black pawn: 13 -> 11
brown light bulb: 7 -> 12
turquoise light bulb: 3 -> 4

-------

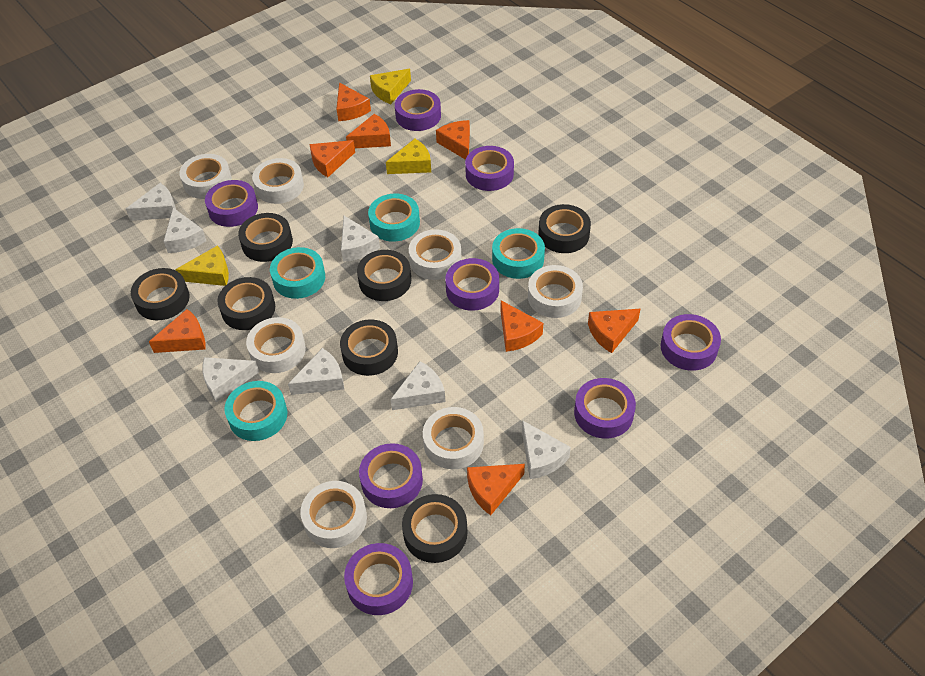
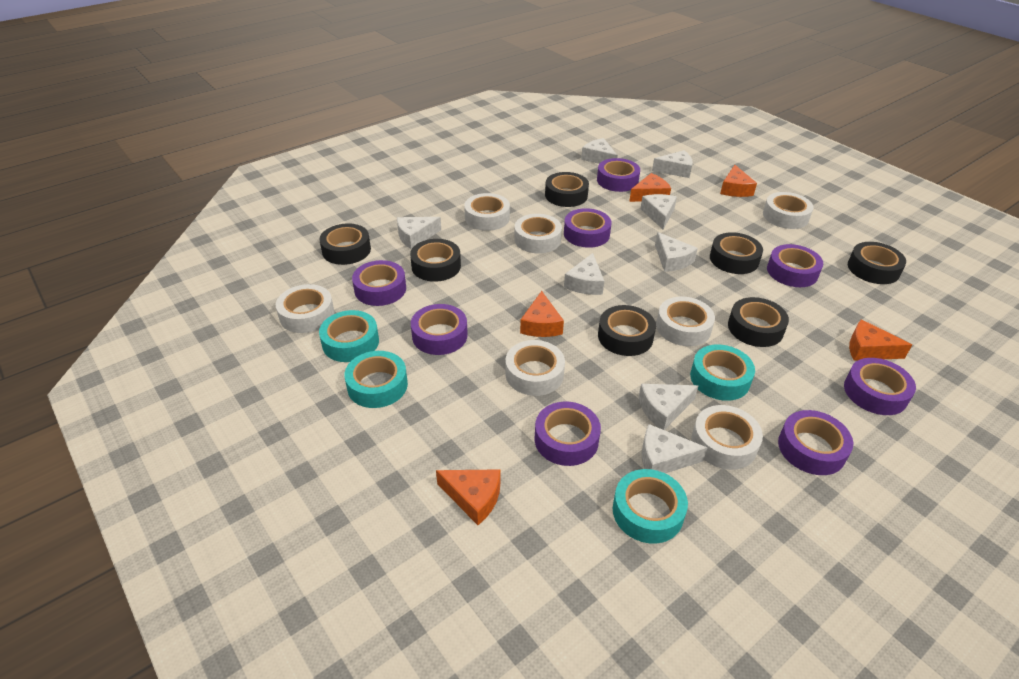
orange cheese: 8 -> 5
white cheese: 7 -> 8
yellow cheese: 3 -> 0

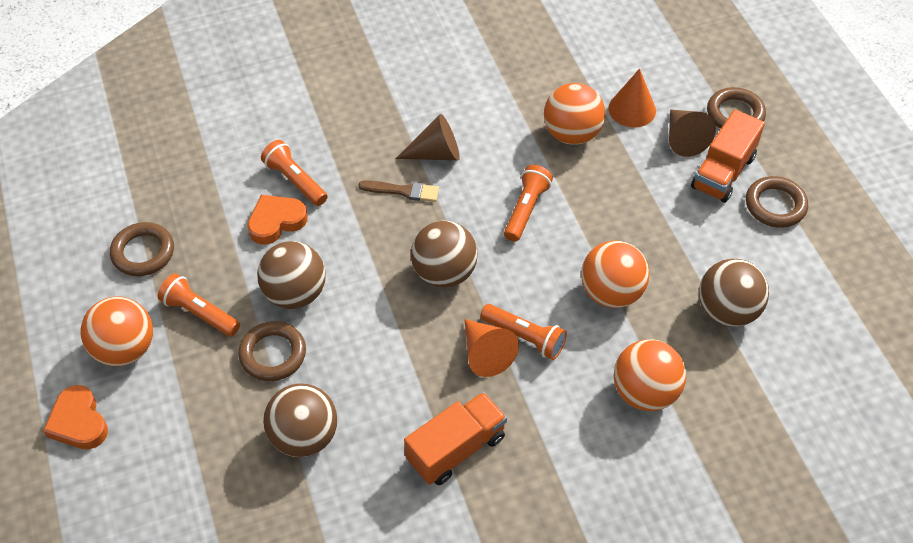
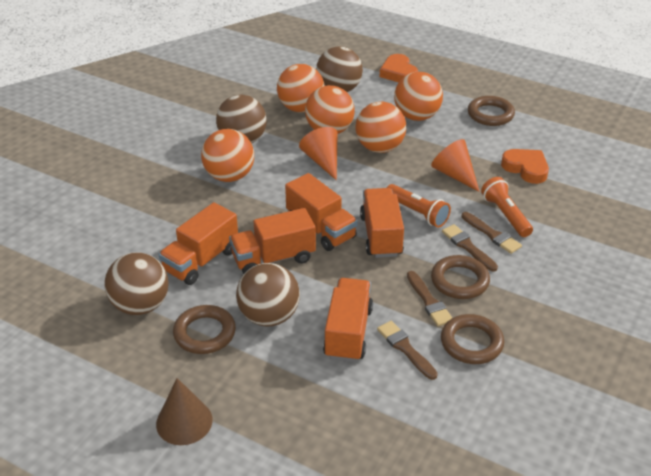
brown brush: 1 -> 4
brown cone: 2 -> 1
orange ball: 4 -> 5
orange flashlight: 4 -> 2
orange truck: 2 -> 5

-------

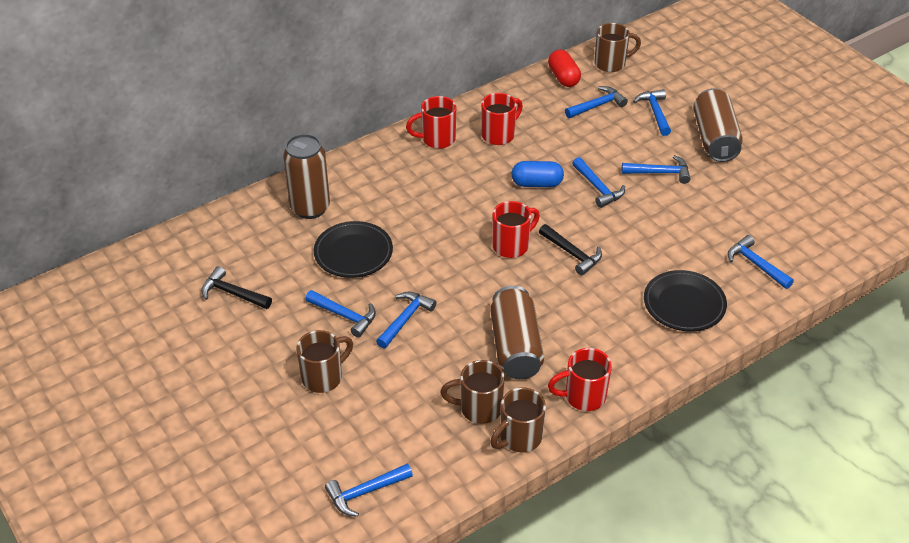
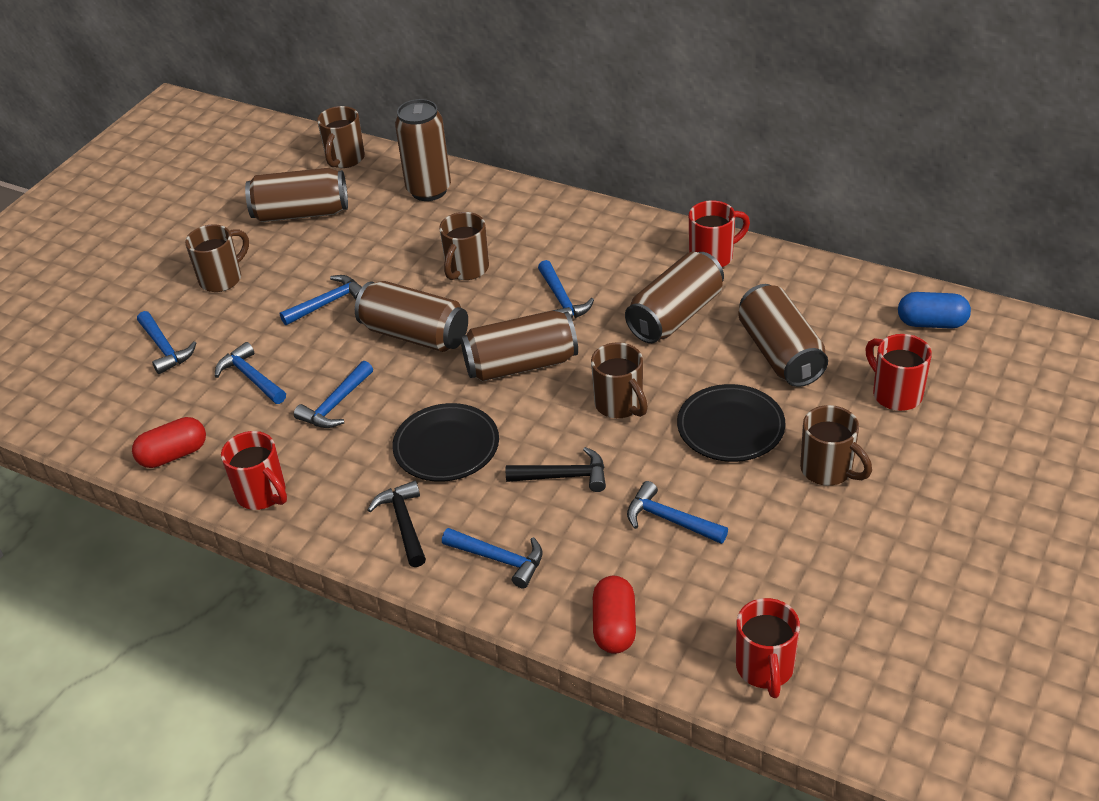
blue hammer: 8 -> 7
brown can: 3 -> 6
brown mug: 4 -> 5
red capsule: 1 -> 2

-------

• _Directions_
Taking the records above, retype every line from the one with "black pawn: 13 -> 11" down to the one with "turquoise light bulb: 3 -> 4", exactly and with nothing else.

• _Answer box_
black pawn: 13 -> 11
brown light bulb: 7 -> 12
turquoise light bulb: 3 -> 4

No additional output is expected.